[Records from a data source]
┄┄┄┄┄┄┄┄┄┄┄┄┄┄┄┄┄┄┄┄
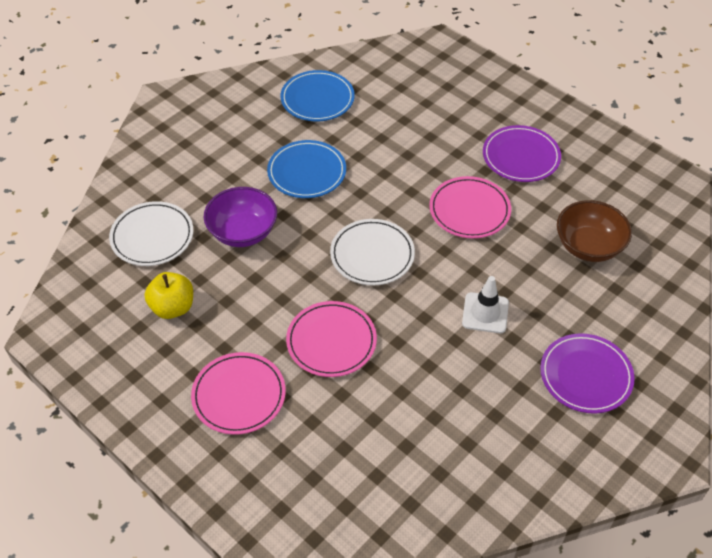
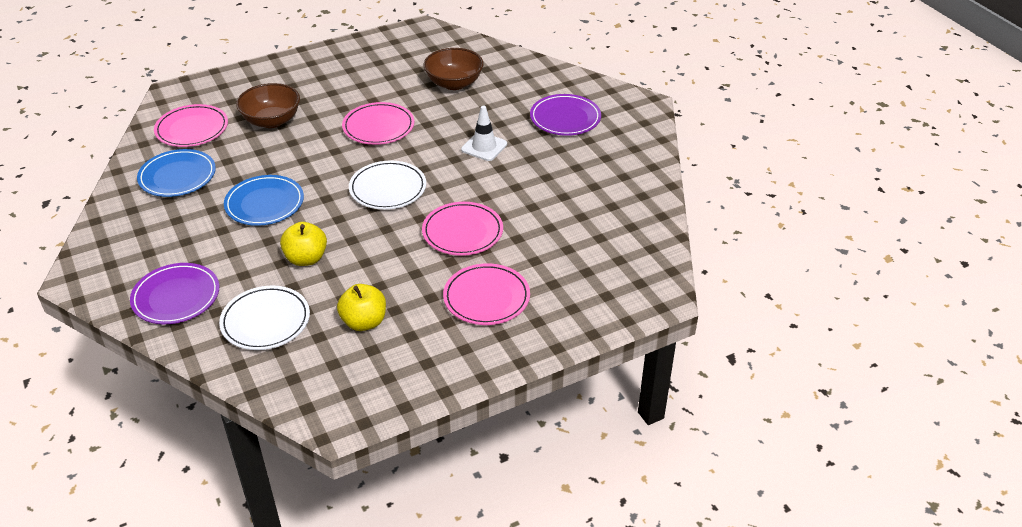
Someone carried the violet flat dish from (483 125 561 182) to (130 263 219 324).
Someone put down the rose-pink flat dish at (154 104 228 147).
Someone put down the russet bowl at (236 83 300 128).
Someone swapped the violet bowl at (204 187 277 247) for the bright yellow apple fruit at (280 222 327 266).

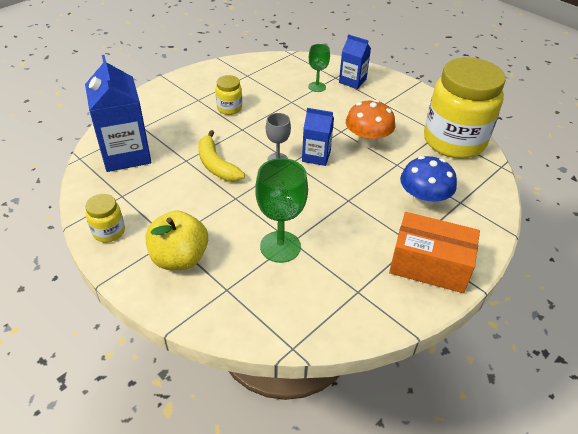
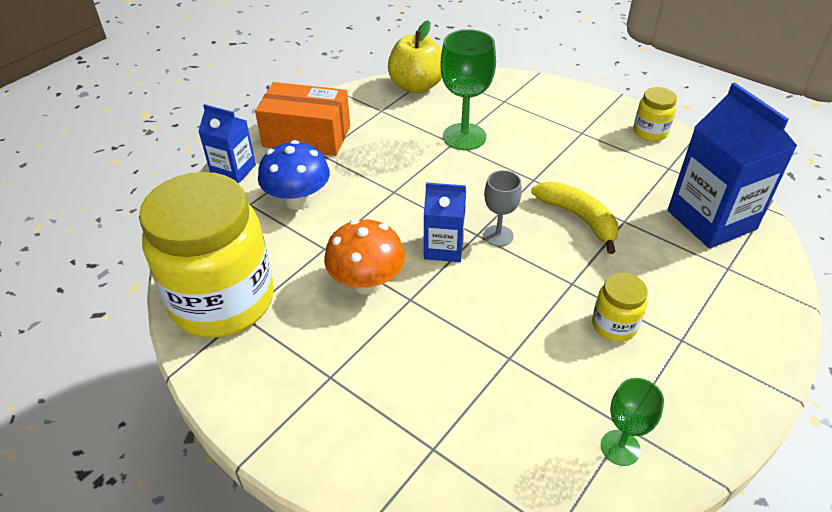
Someone carried the cobalt milk carton from (339 34 371 89) to (198 104 256 184).
Someone carried the bright yellow apple fruit from (146 210 208 270) to (388 20 442 93).
Someone carried the green chalice from (308 44 330 92) to (601 378 664 466).

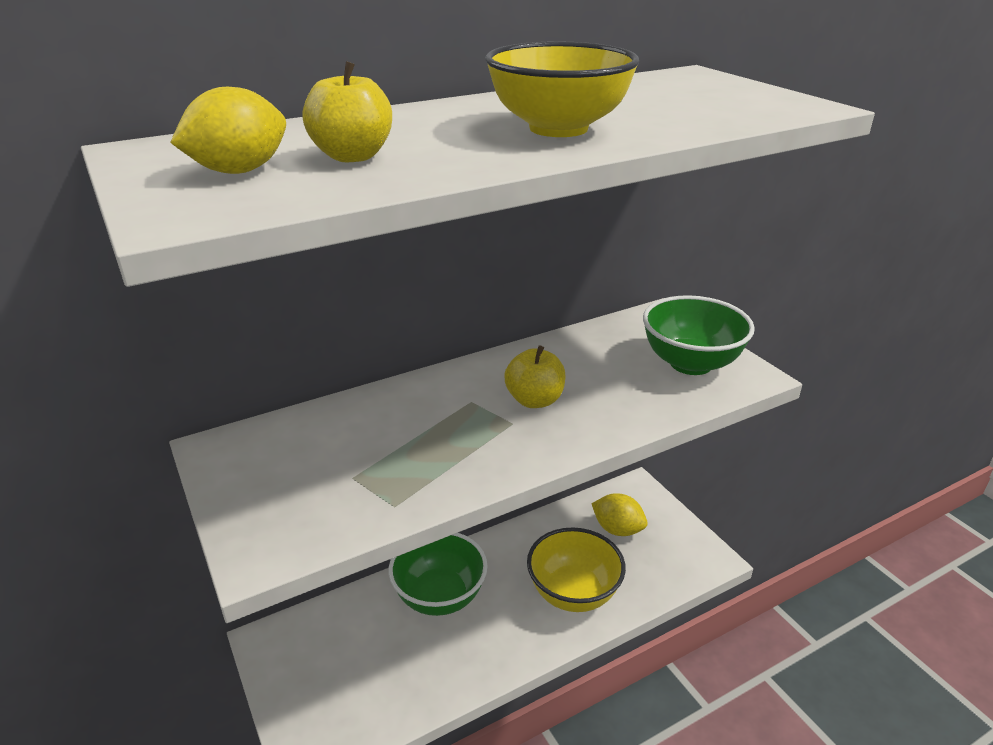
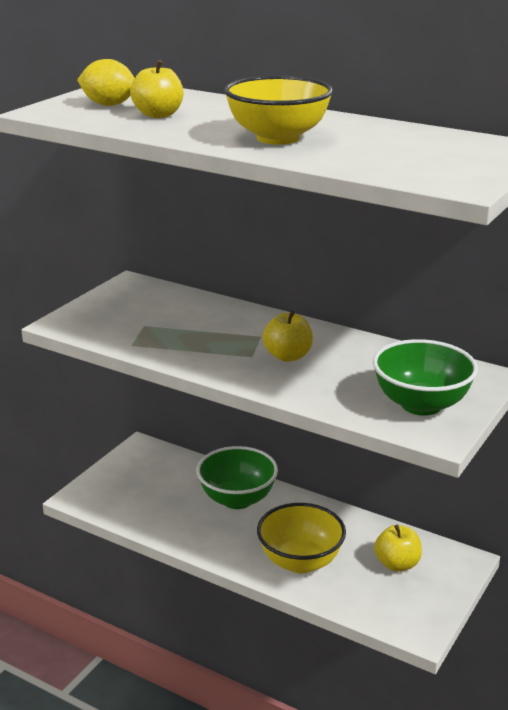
Someone swapped the bright yellow toy lemon at (591 493 648 536) for the bright yellow apple fruit at (374 525 422 572).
┄┄┄┄┄┄┄┄┄┄┄┄┄┄┄┄┄┄┄┄
* [INSTRUCTIONS TO FOLLOW] Could you output every record above exactly as written, leaving out the pictures?

* [EXERCISE RESPONSE]
Someone carried the violet flat dish from (483 125 561 182) to (130 263 219 324).
Someone put down the rose-pink flat dish at (154 104 228 147).
Someone put down the russet bowl at (236 83 300 128).
Someone swapped the violet bowl at (204 187 277 247) for the bright yellow apple fruit at (280 222 327 266).

Someone carried the cobalt milk carton from (339 34 371 89) to (198 104 256 184).
Someone carried the bright yellow apple fruit from (146 210 208 270) to (388 20 442 93).
Someone carried the green chalice from (308 44 330 92) to (601 378 664 466).

Someone swapped the bright yellow toy lemon at (591 493 648 536) for the bright yellow apple fruit at (374 525 422 572).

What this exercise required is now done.